§ EXERCISE OBJECTIVE
Transcribe the lines of the records starting with the one that has "J2 pin 2: VS -> GND" in it and ending with the last, and transcribe nothing else.

§ INPUT
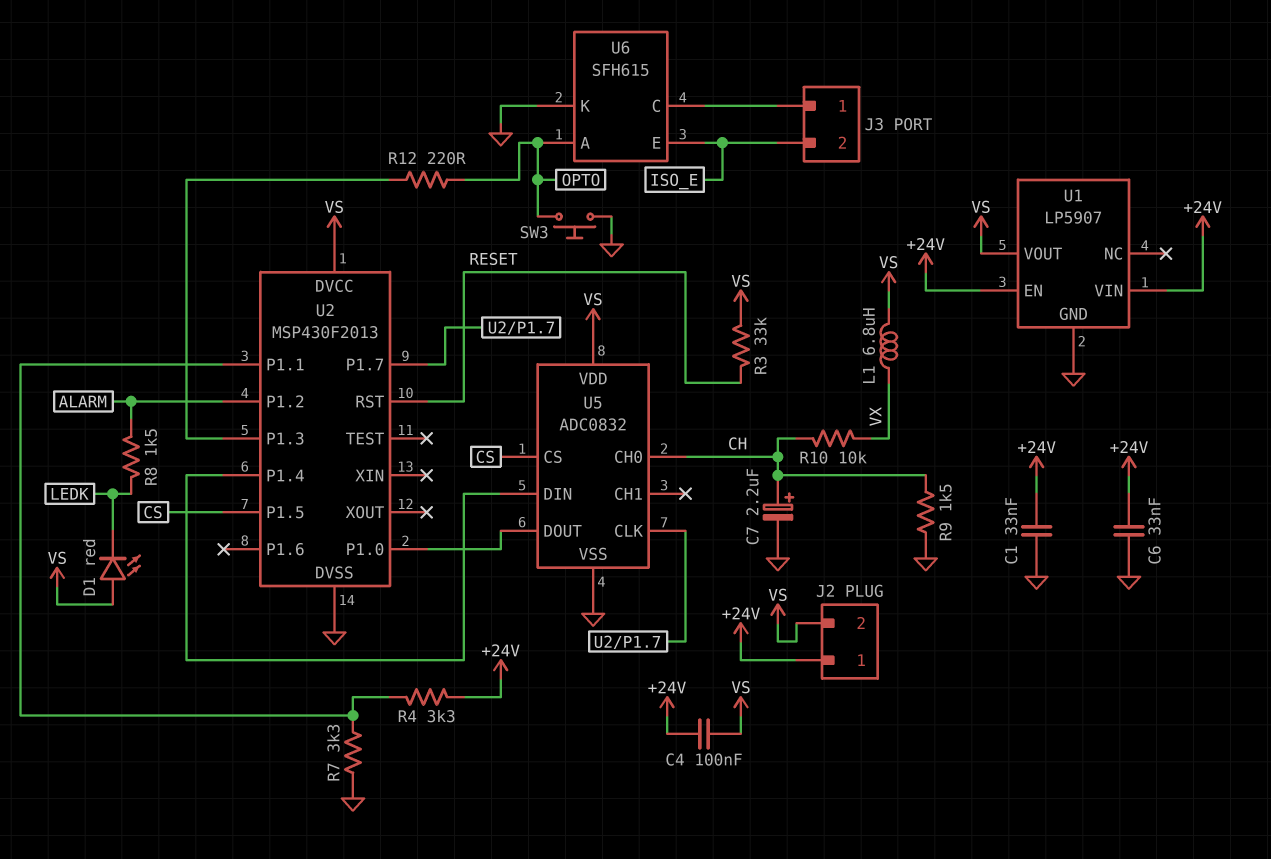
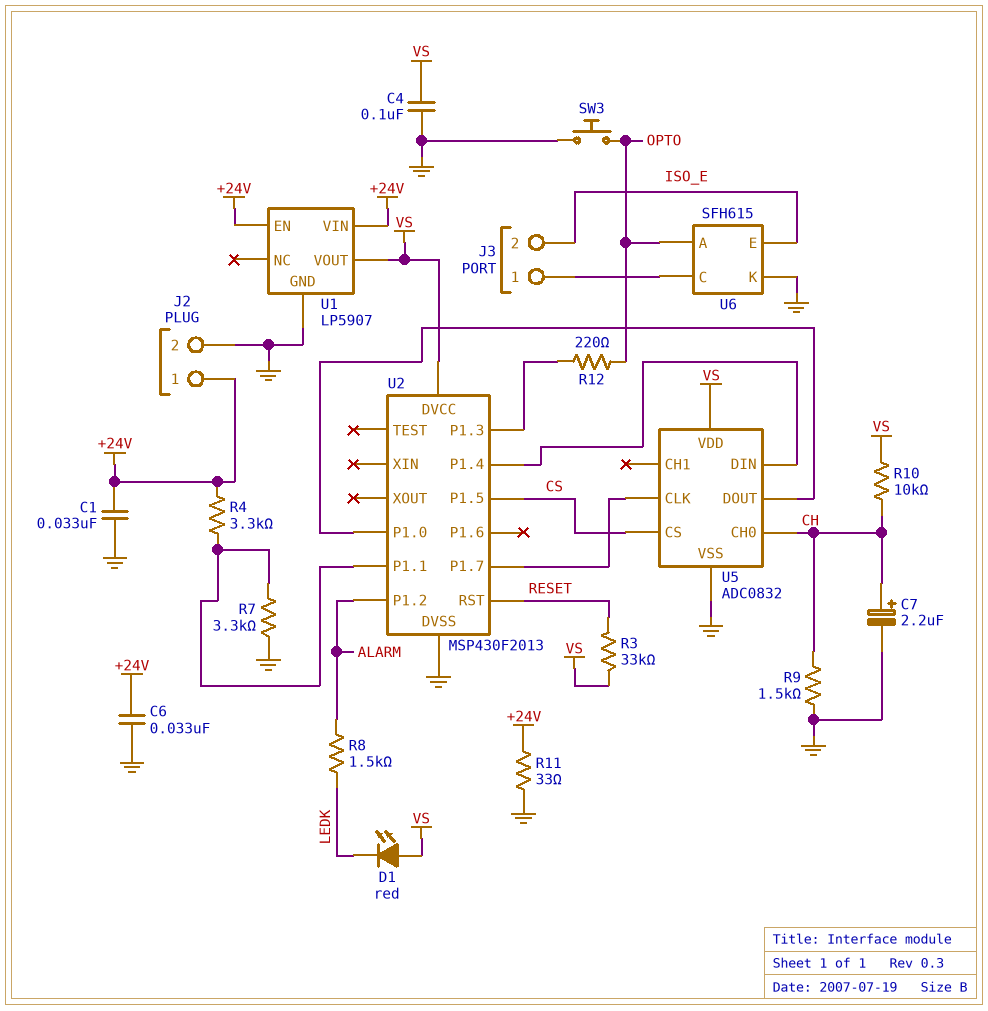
C4: 100nF (+24V, VS) -> 100nF (GND, VS)
J2 pin 2: VS -> GND
L1: 6.8uH (VS, VX) -> none
R10: 10k (CH, VX) -> 10k (CH, VS)
R11: none -> 33 (+24V, GND)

§ PROBLEM SOLUTION
J2 pin 2: VS -> GND
L1: 6.8uH (VS, VX) -> none
R10: 10k (CH, VX) -> 10k (CH, VS)
R11: none -> 33 (+24V, GND)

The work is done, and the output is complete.